#### [WHAT YOU NEED TO DO]
Reproduce only this range: the line holding "DRIVER: L298N -> L9110S" through the last line of the data below, both included, exactly, with no pictures.

#### [SUPPLIED ENTRIES]
++++++++
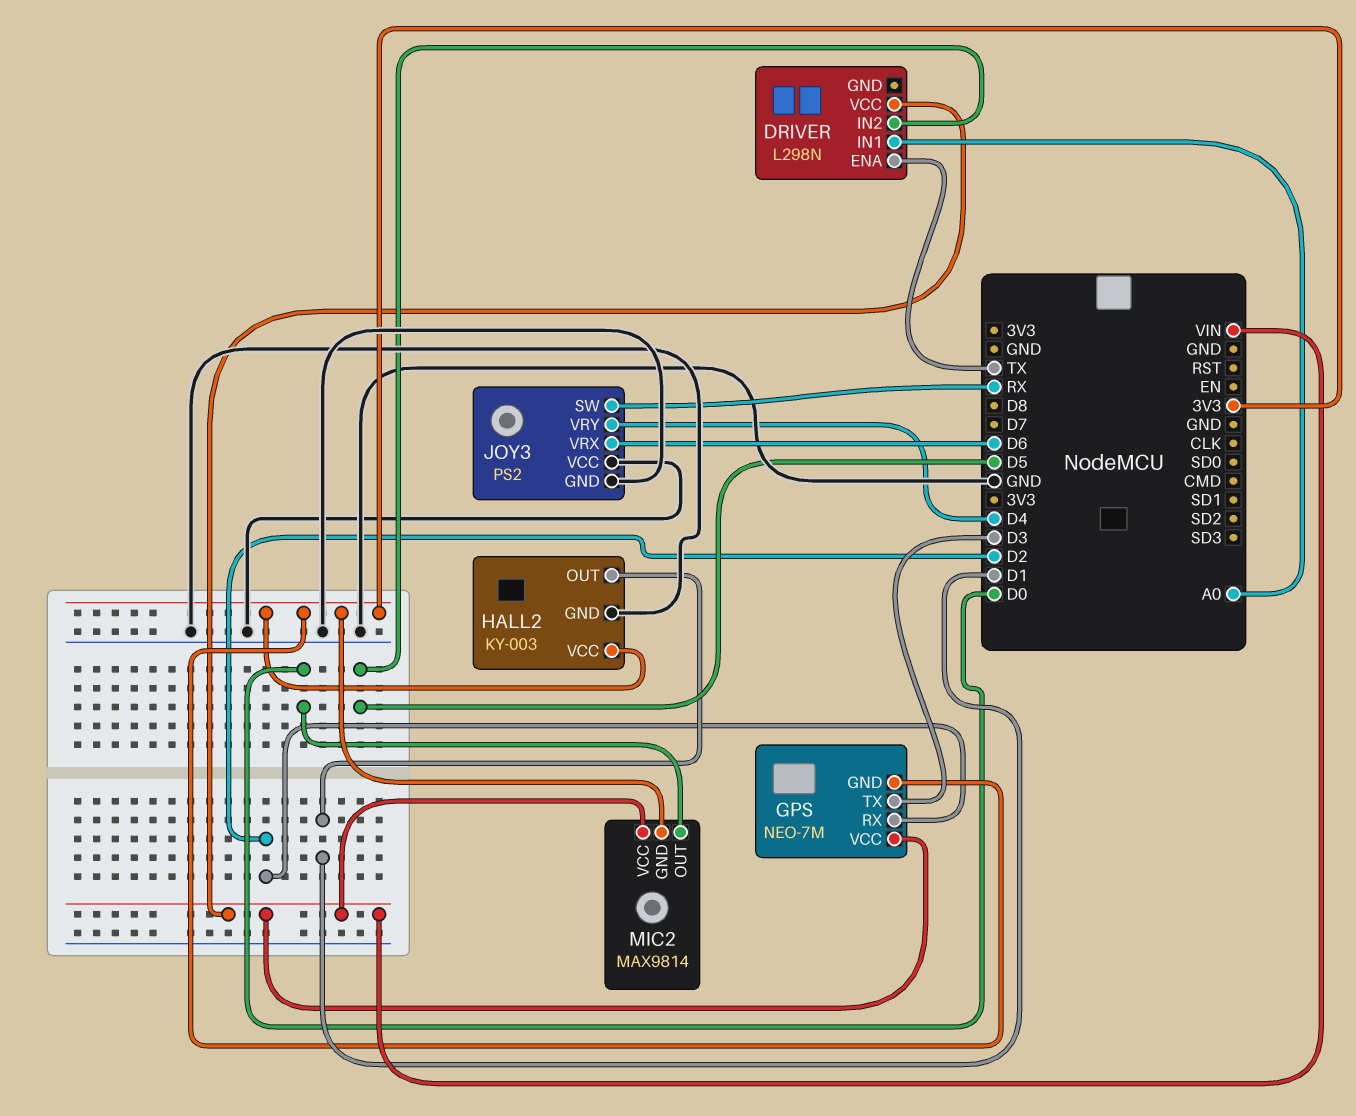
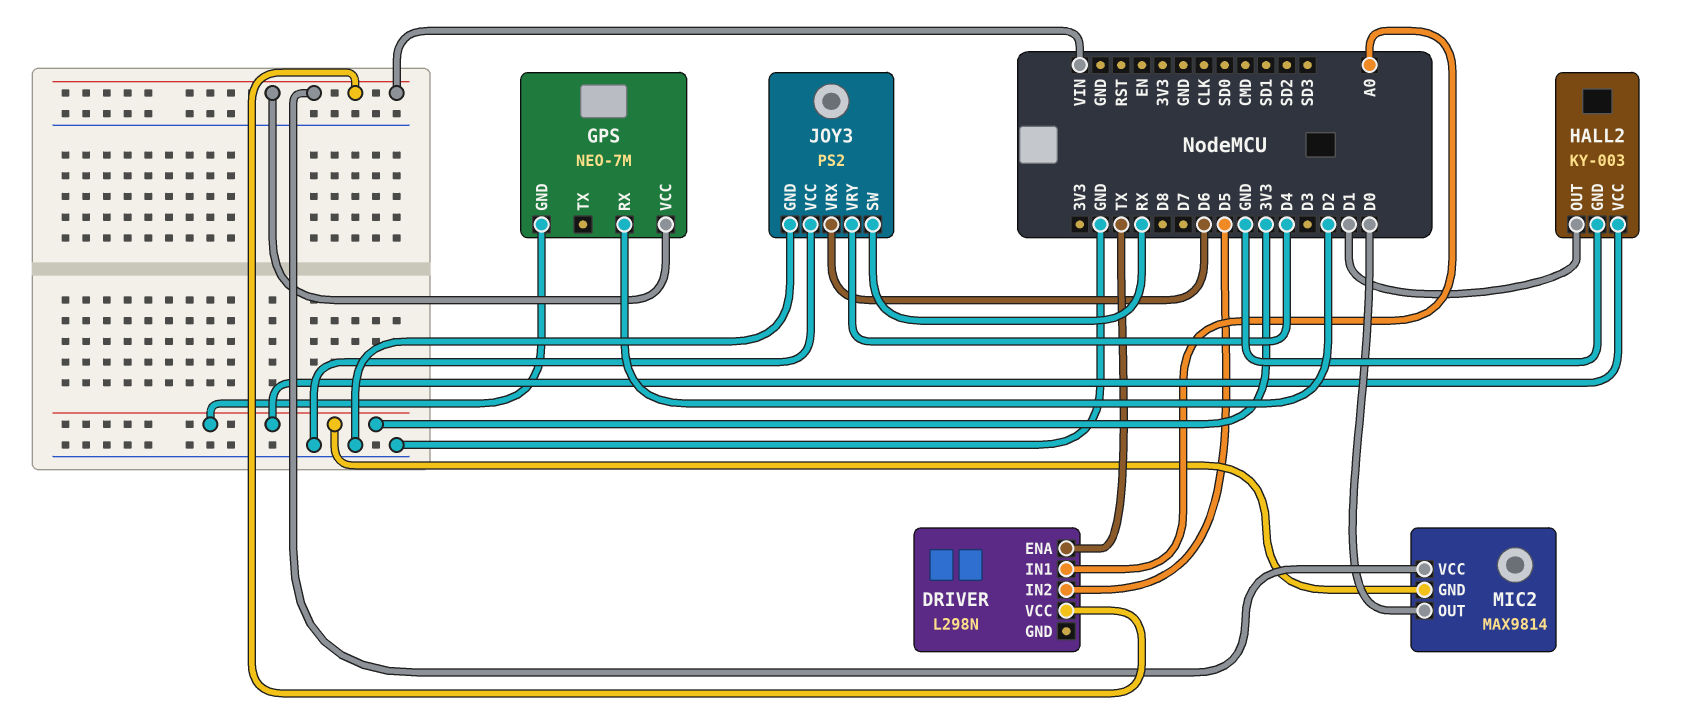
GPS pin TX: D3 -> none

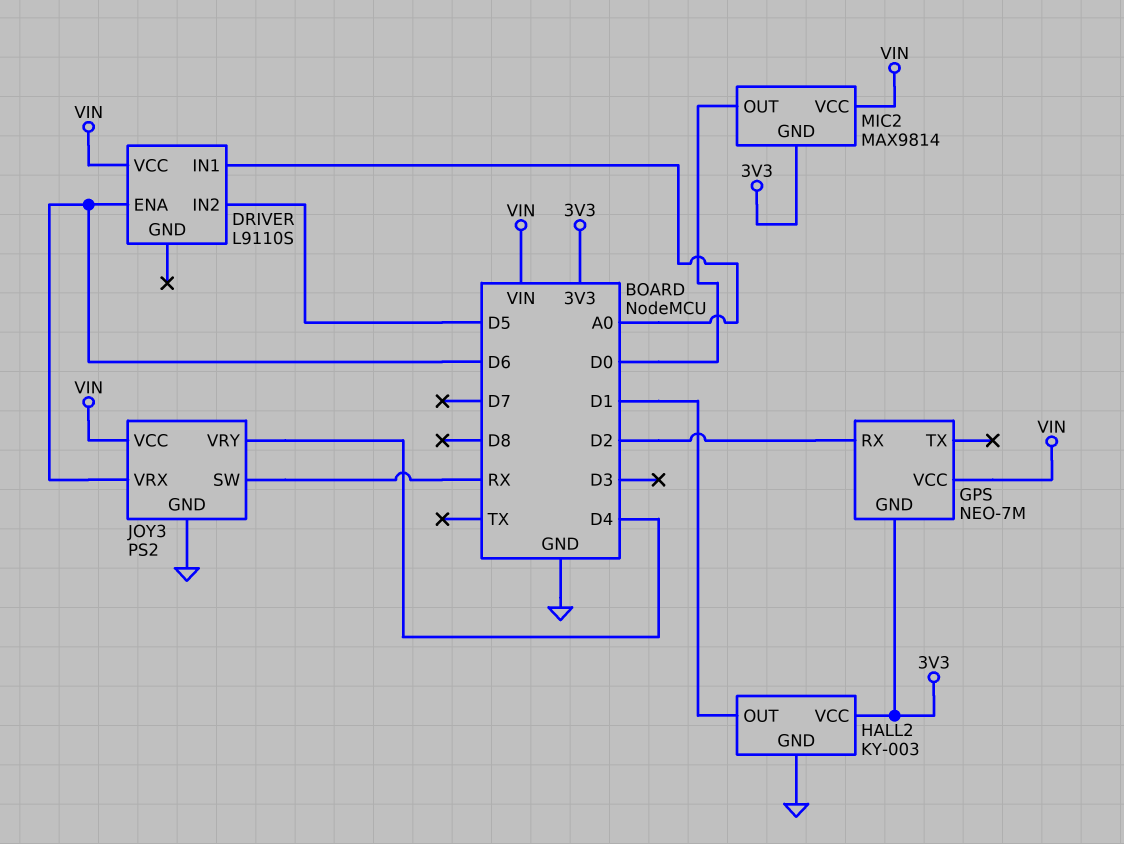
DRIVER: L298N -> L9110S
DRIVER pin ENA: TX -> D6
JOY3 pin VCC: GND -> VIN

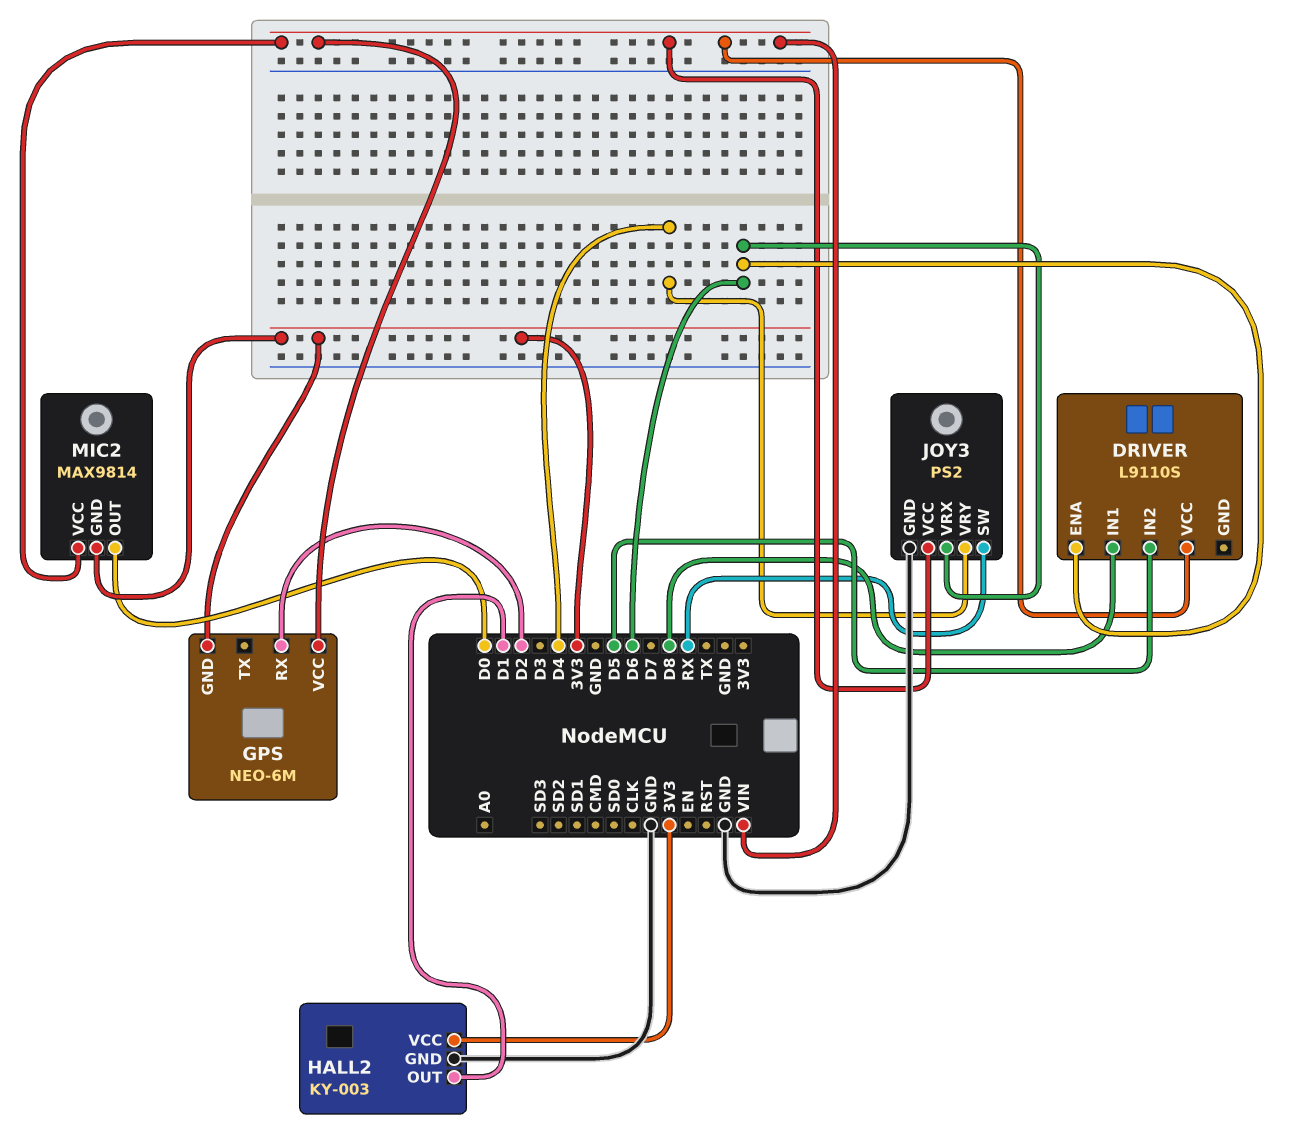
DRIVER pin IN1: A0 -> D8
GPS: NEO-7M -> NEO-6M

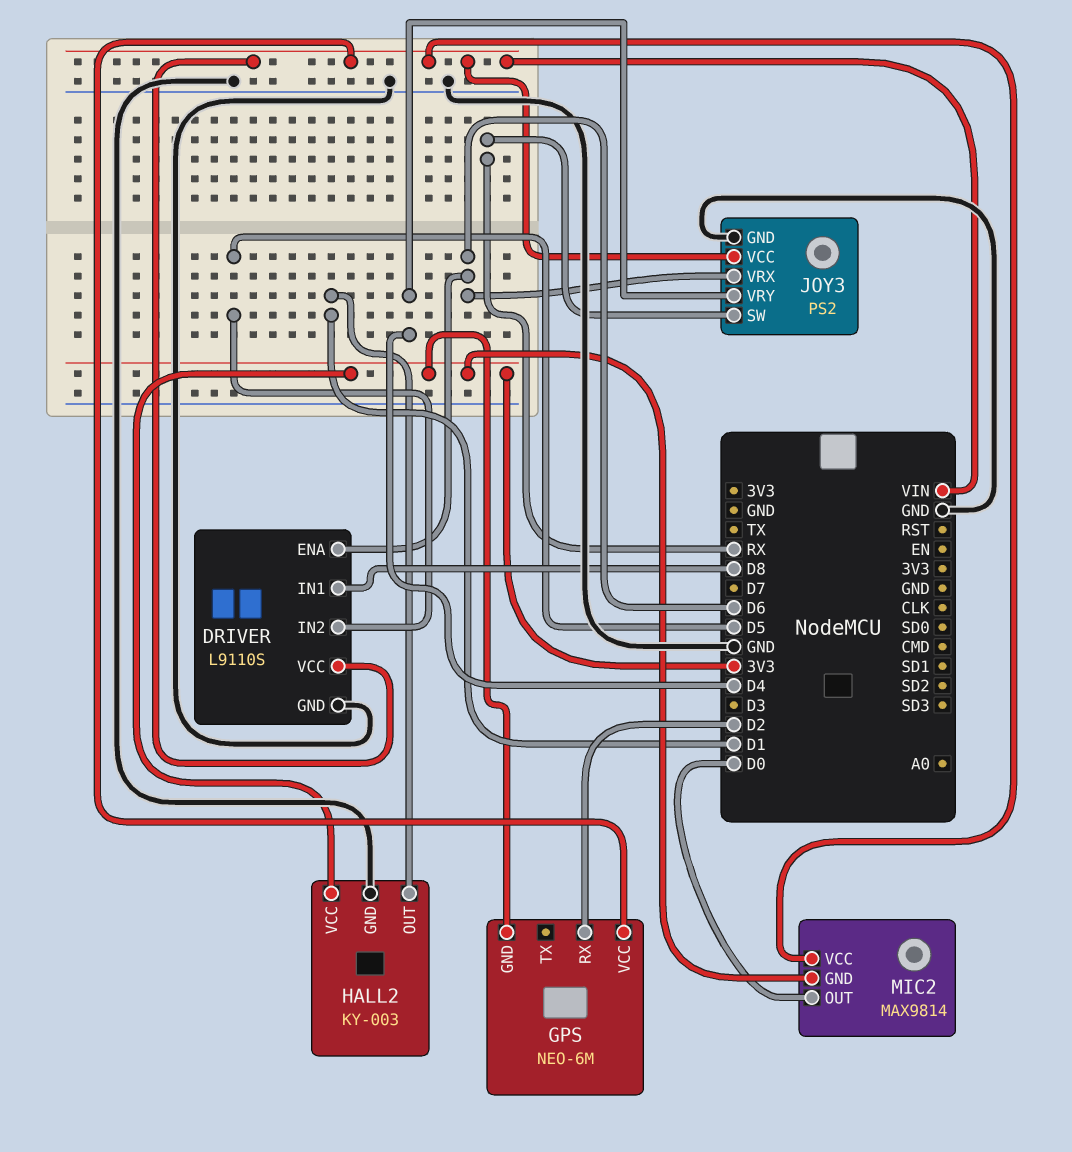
DRIVER pin GND: none -> GND

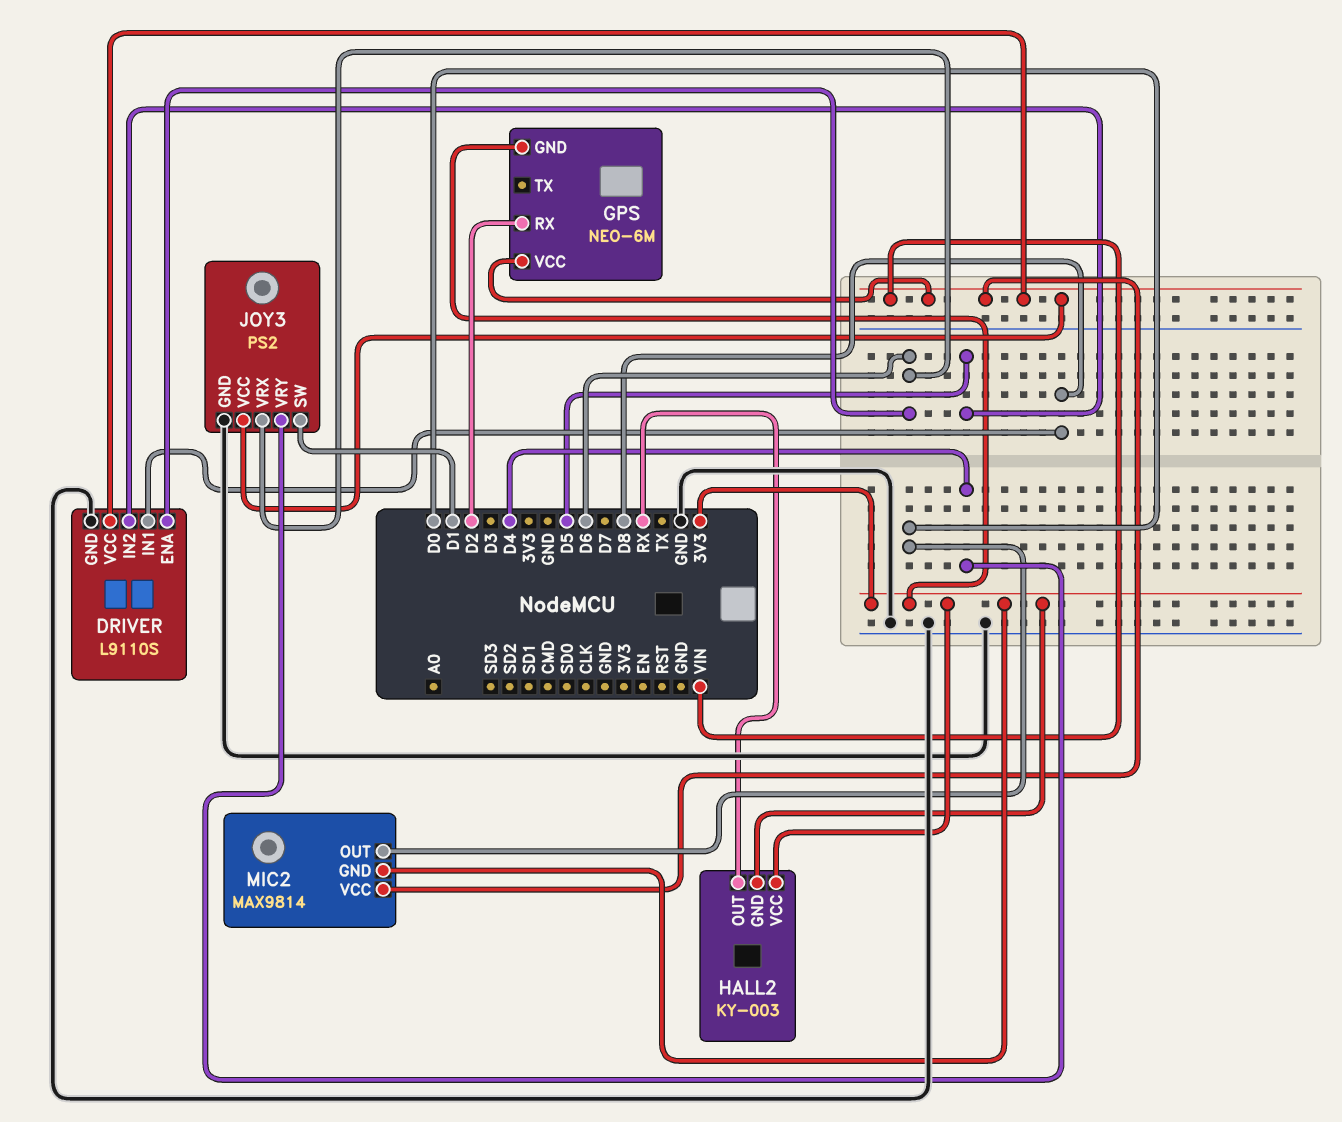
HALL2 pin GND: GND -> 3V3
HALL2 pin OUT: D1 -> RX
JOY3 pin SW: RX -> D1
++++++++
#### [OUTPUT OF THE TASK]
DRIVER: L298N -> L9110S
DRIVER pin ENA: TX -> D6
JOY3 pin VCC: GND -> VIN

DRIVER pin IN1: A0 -> D8
GPS: NEO-7M -> NEO-6M

DRIVER pin GND: none -> GND

HALL2 pin GND: GND -> 3V3
HALL2 pin OUT: D1 -> RX
JOY3 pin SW: RX -> D1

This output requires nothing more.